● What needs to be done: With pictures left out, return only the lines from the line containing "U2 pin in+: n8 -> n7" through the end of the material below, both included.

● Extracted information:
+ + + + +

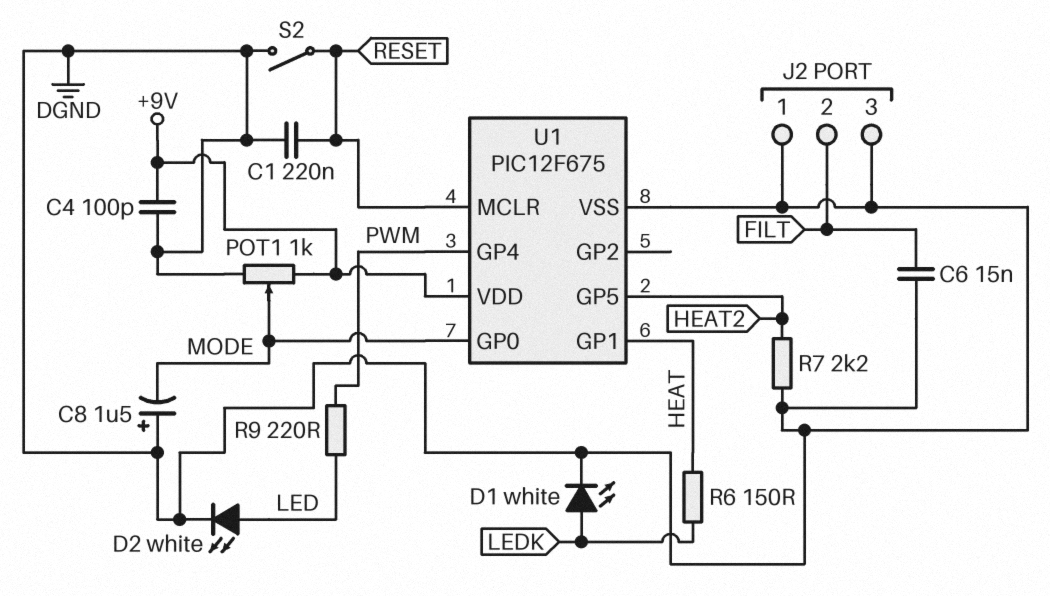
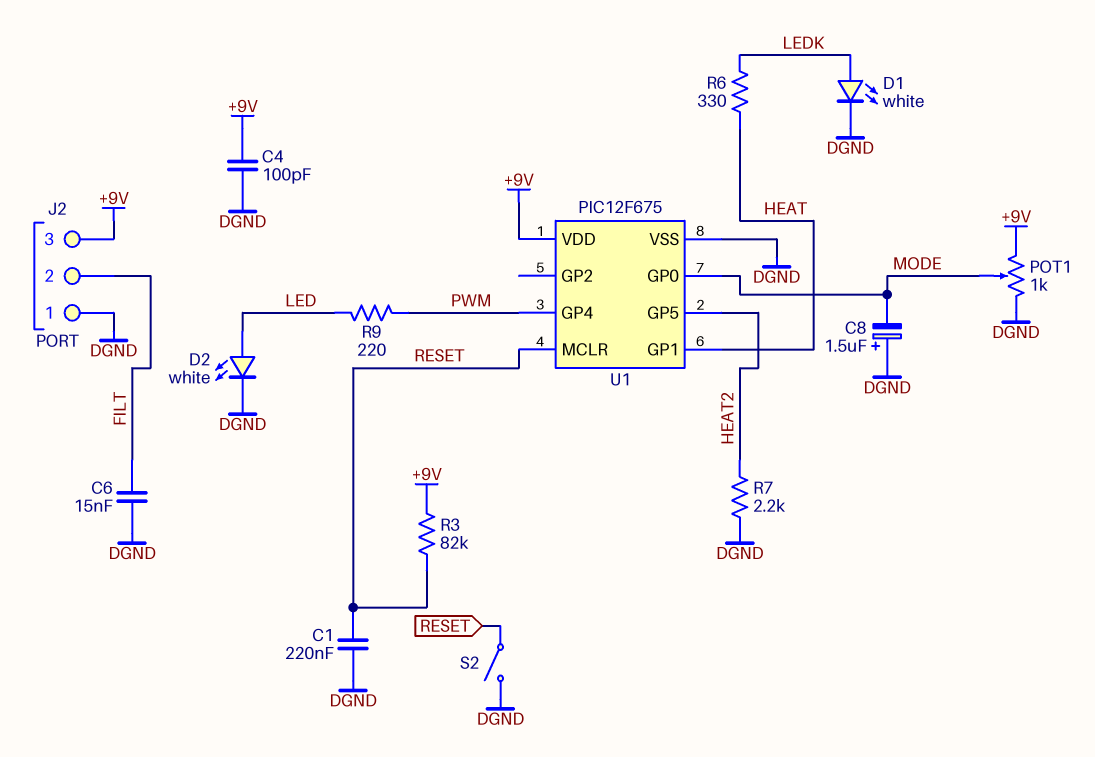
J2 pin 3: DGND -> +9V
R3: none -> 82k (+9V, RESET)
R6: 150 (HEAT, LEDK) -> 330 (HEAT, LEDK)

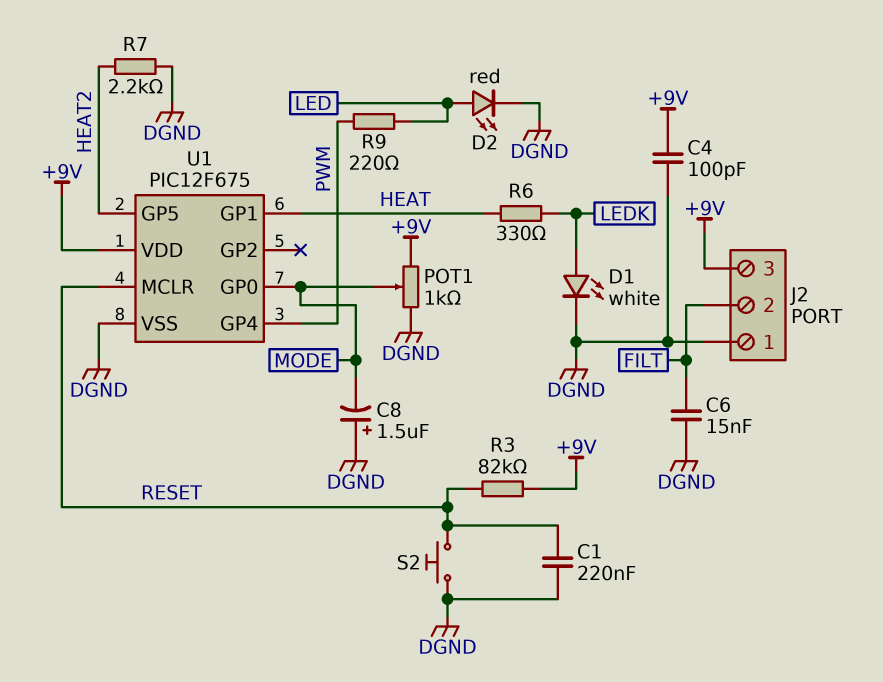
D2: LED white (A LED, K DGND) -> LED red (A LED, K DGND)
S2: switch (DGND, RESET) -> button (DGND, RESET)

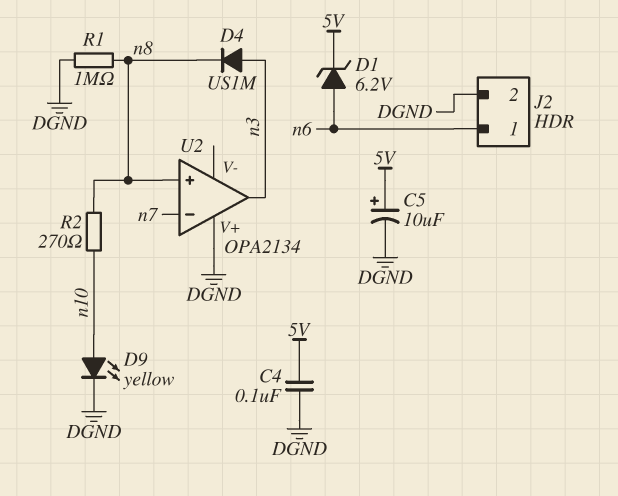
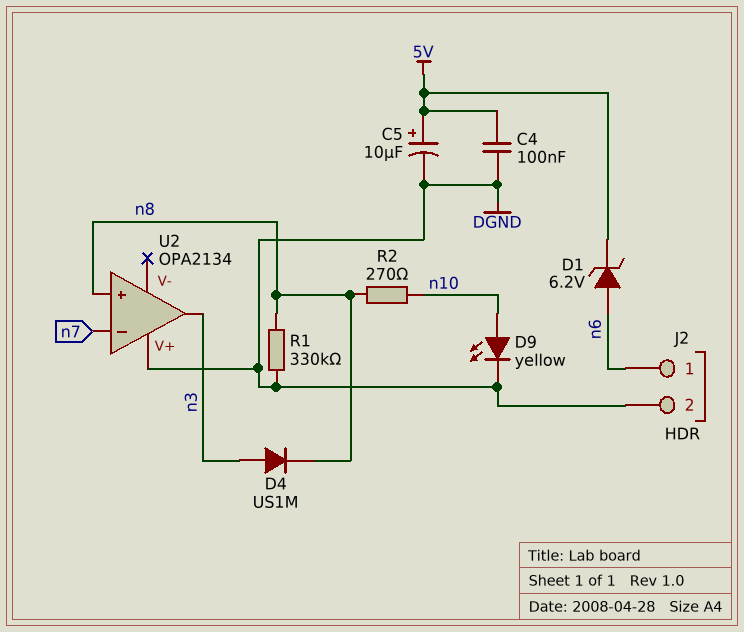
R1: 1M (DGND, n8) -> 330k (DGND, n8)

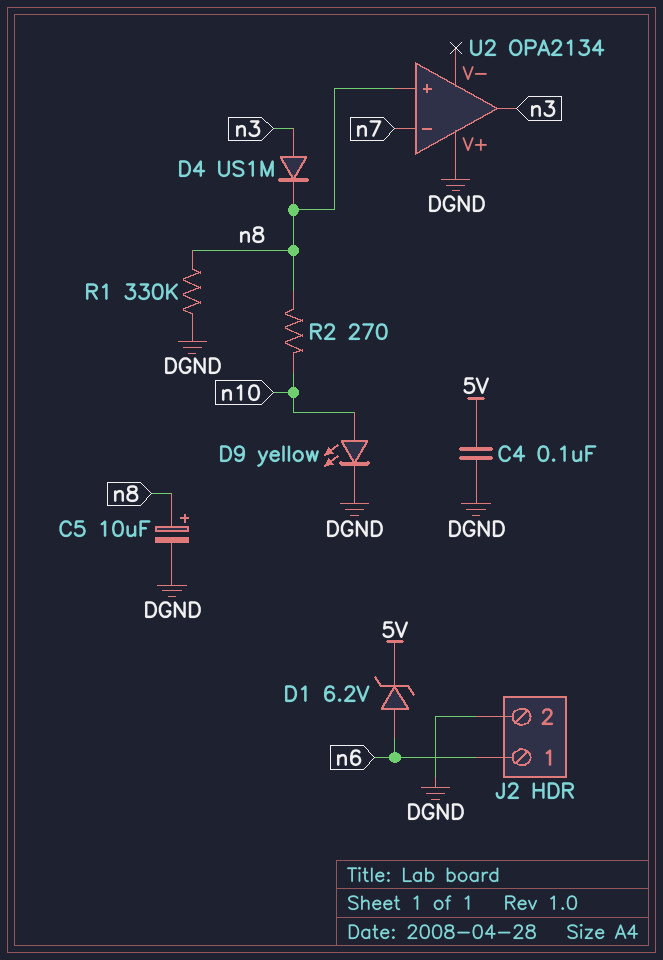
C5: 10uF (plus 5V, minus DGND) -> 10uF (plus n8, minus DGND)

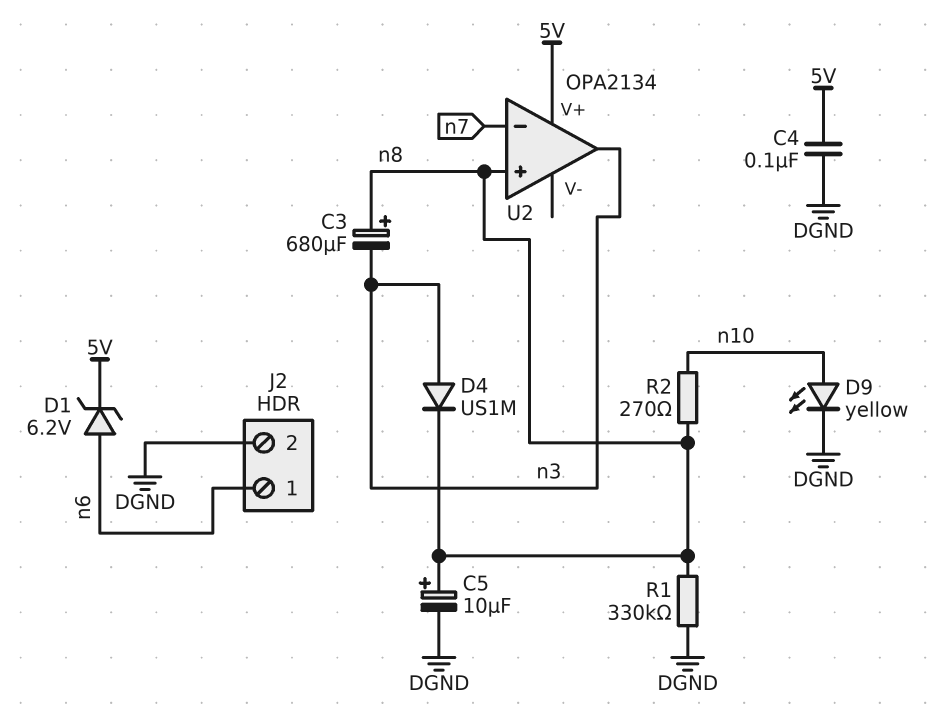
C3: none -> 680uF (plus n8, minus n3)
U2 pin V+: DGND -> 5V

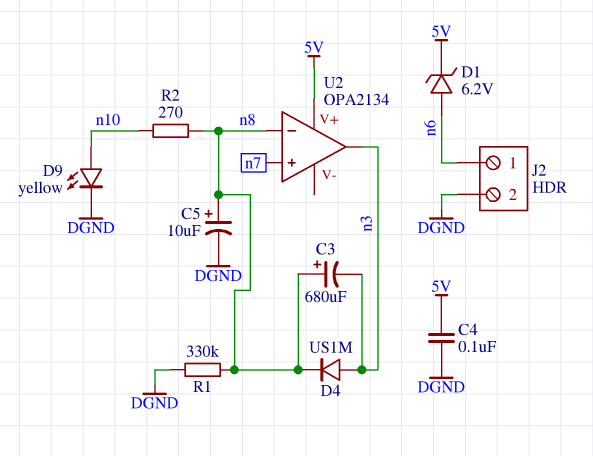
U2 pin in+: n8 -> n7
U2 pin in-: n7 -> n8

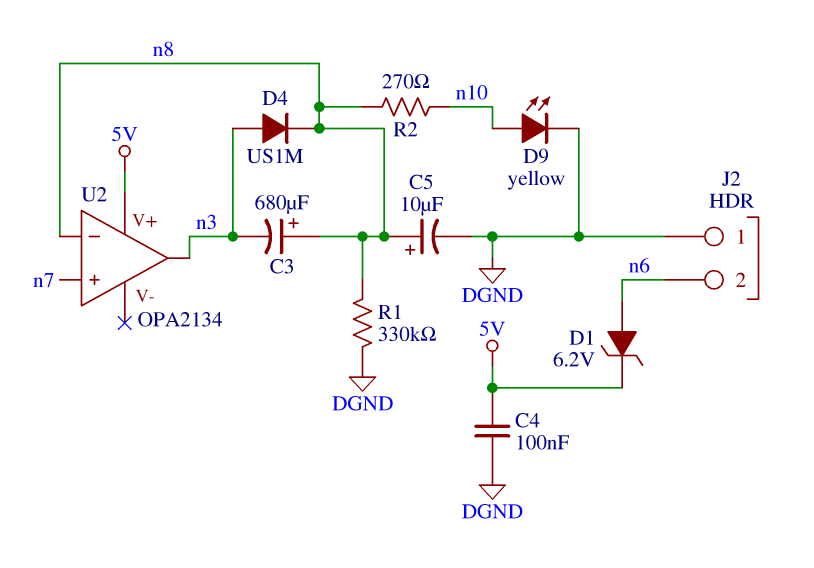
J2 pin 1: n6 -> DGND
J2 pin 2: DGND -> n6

+ + + + +

● Exercise solution:
U2 pin in+: n8 -> n7
U2 pin in-: n7 -> n8

J2 pin 1: n6 -> DGND
J2 pin 2: DGND -> n6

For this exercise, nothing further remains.